§ Action item
Set down, exactly and with nothing added, the lines running from the one that holds "ENC2: EC11 -> HW-040" to the final line of the records. Pictures stay out of the copy.

§ The data
------------
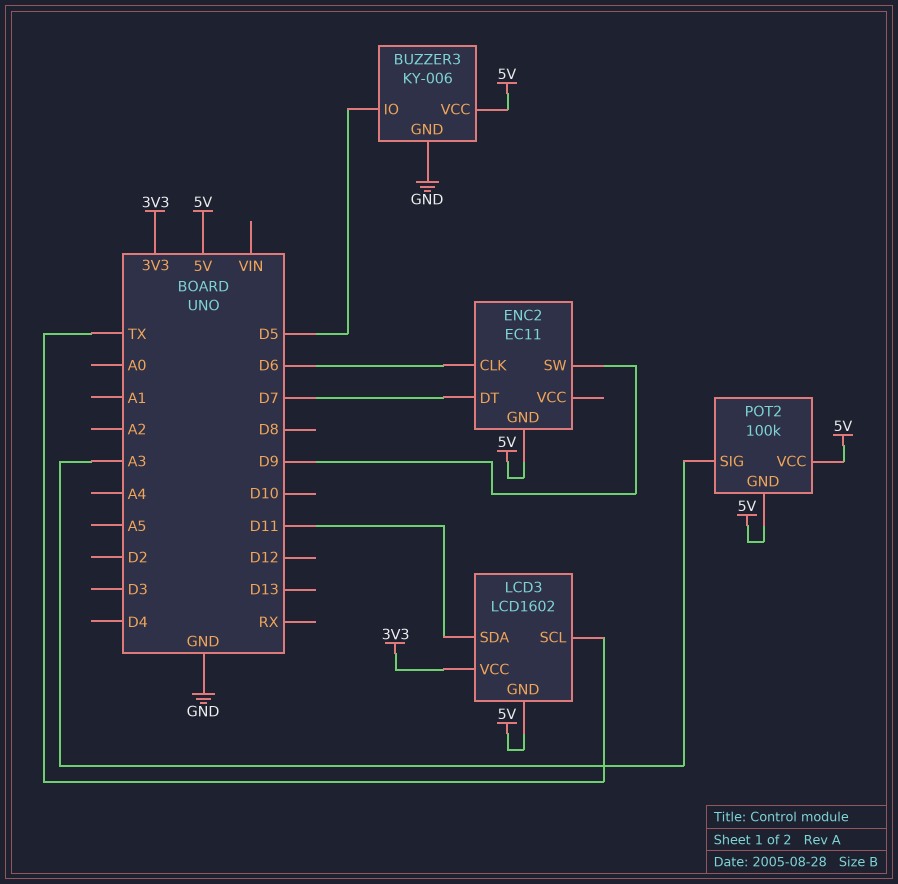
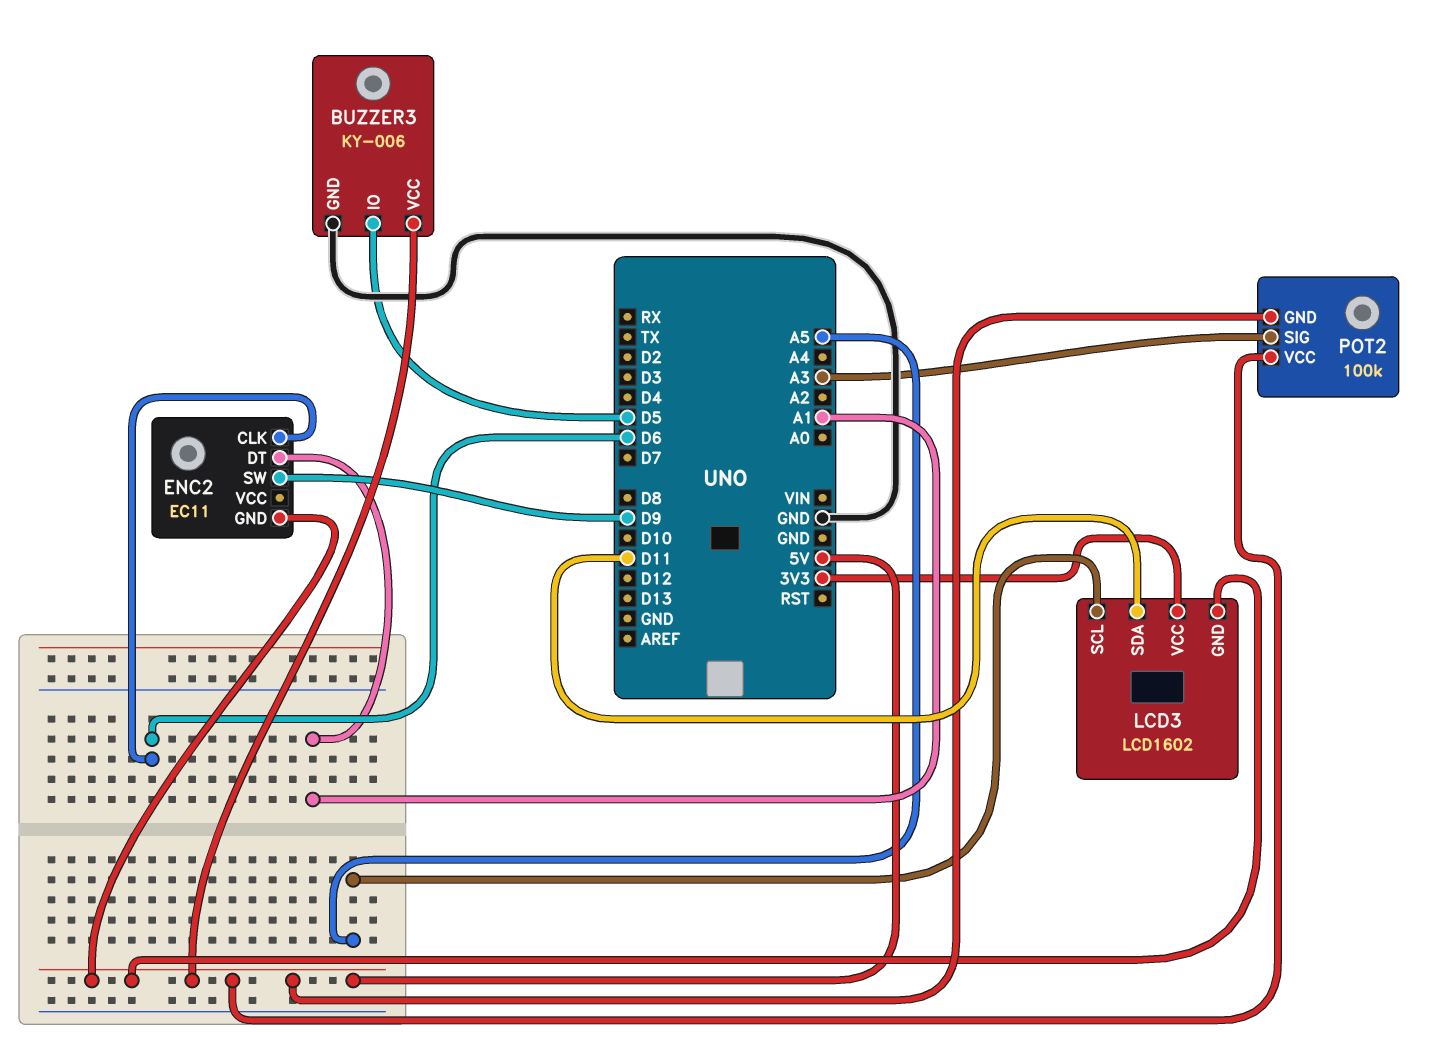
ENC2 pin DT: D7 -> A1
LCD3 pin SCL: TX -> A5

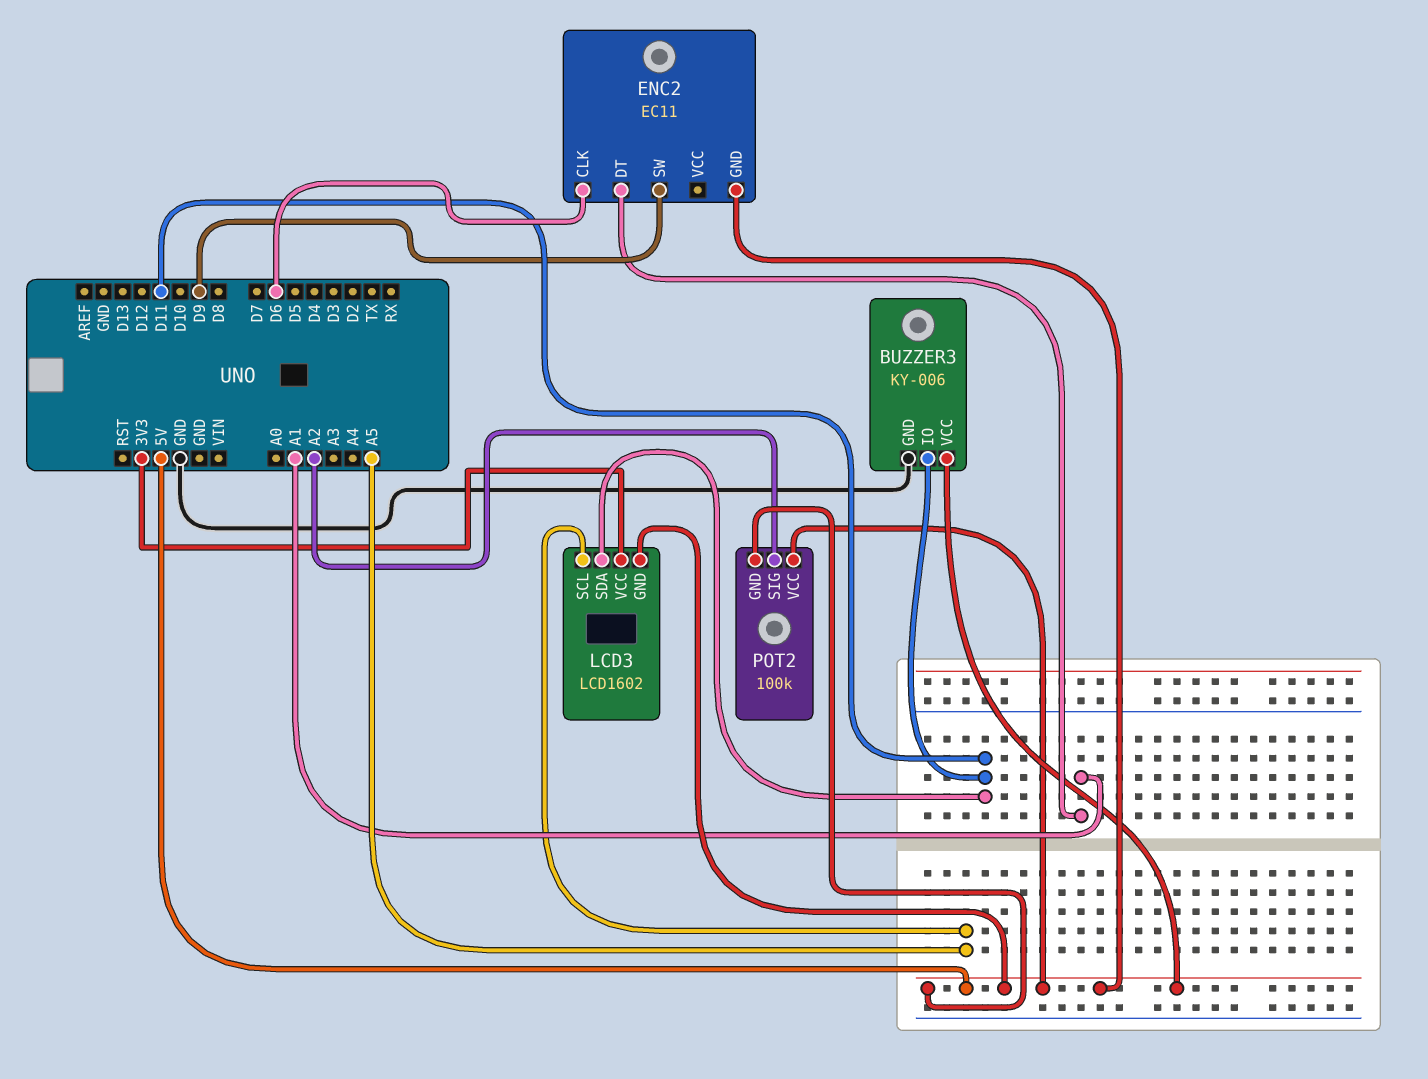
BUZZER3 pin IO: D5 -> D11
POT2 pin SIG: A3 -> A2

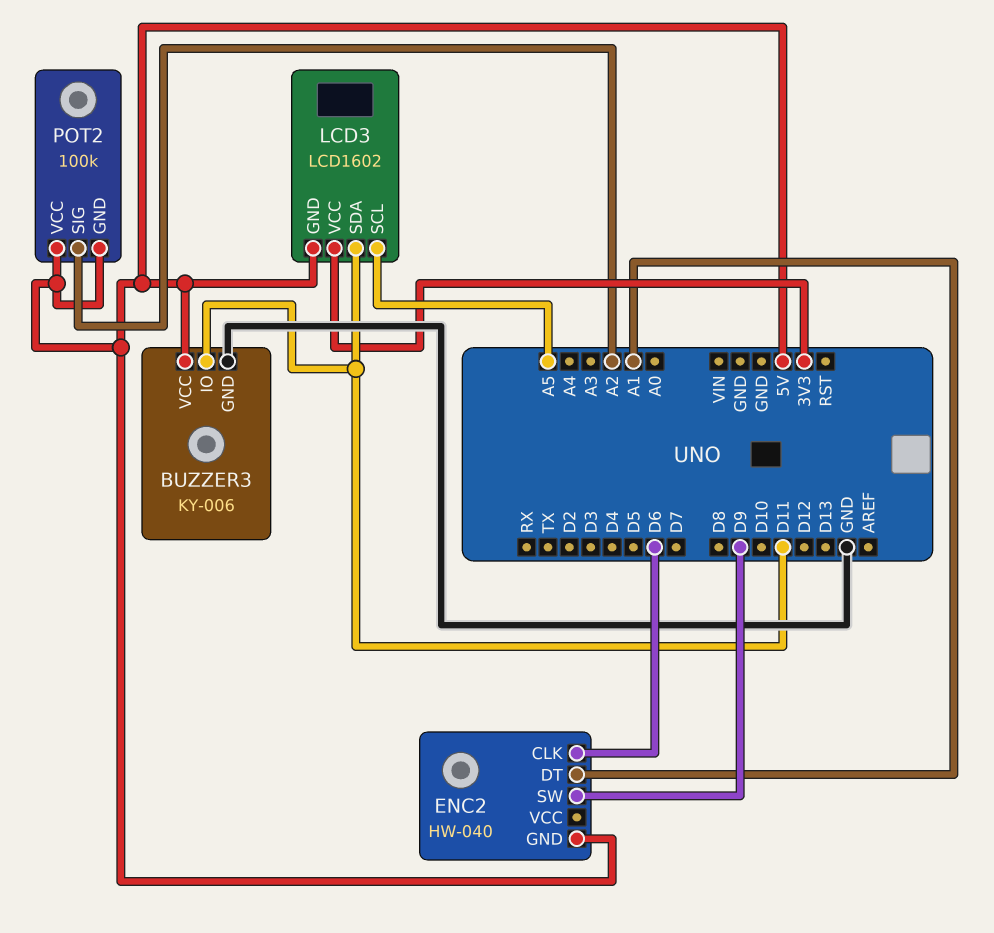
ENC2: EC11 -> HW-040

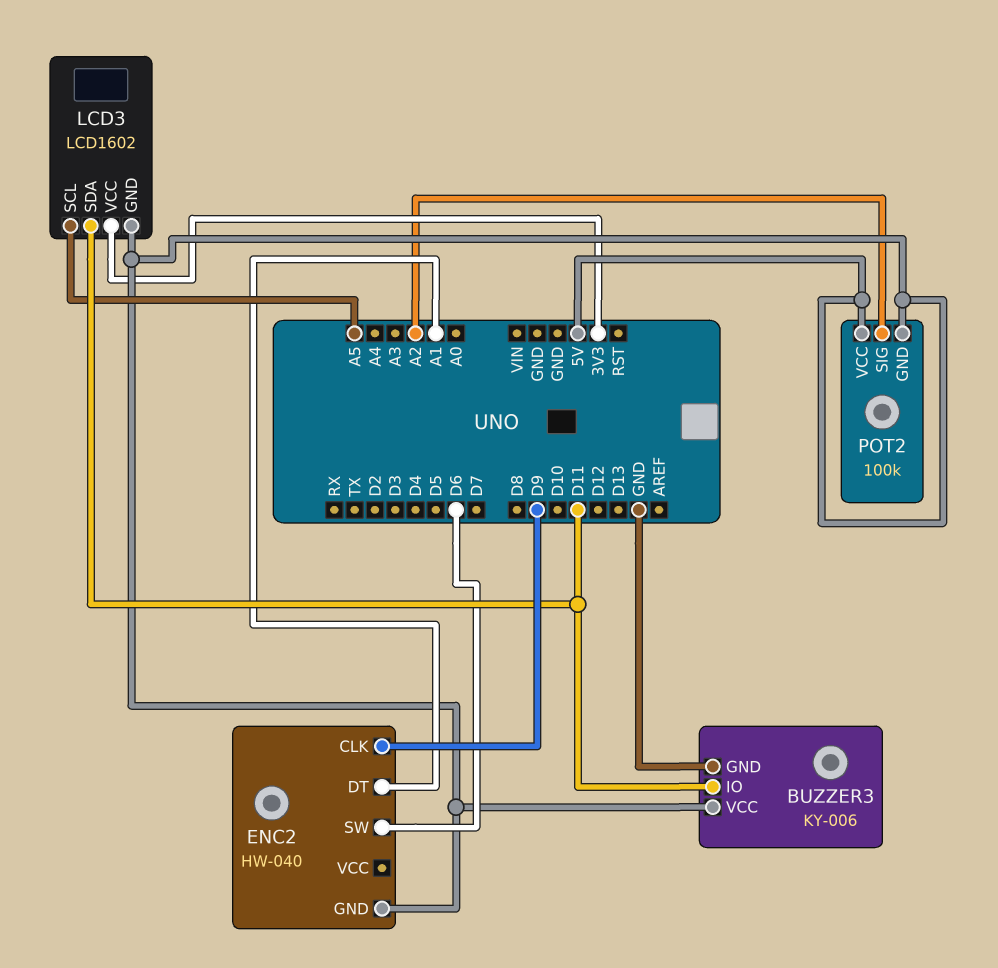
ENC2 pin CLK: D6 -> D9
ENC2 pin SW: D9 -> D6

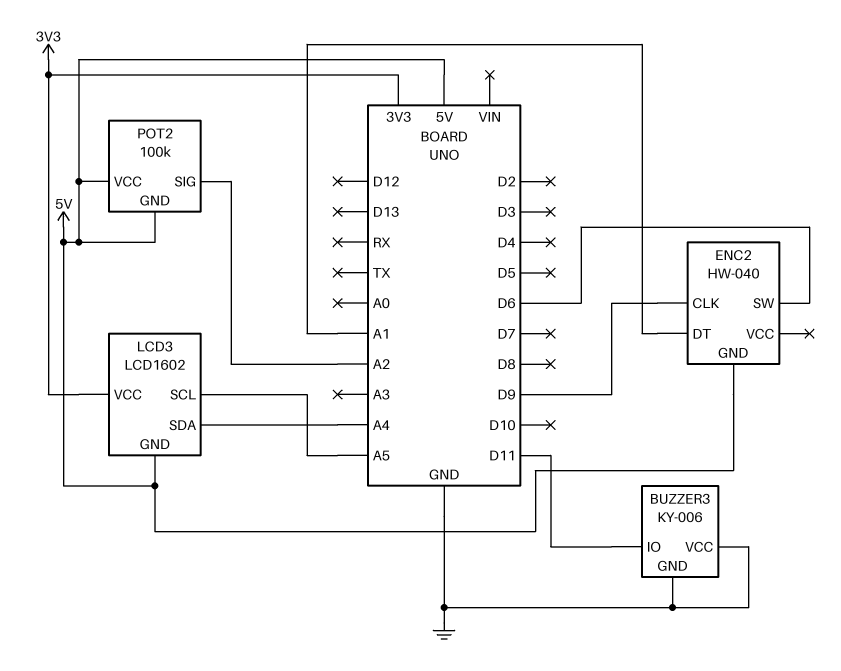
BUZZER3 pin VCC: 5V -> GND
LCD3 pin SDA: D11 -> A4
------------
§ Answer section
ENC2: EC11 -> HW-040

ENC2 pin CLK: D6 -> D9
ENC2 pin SW: D9 -> D6

BUZZER3 pin VCC: 5V -> GND
LCD3 pin SDA: D11 -> A4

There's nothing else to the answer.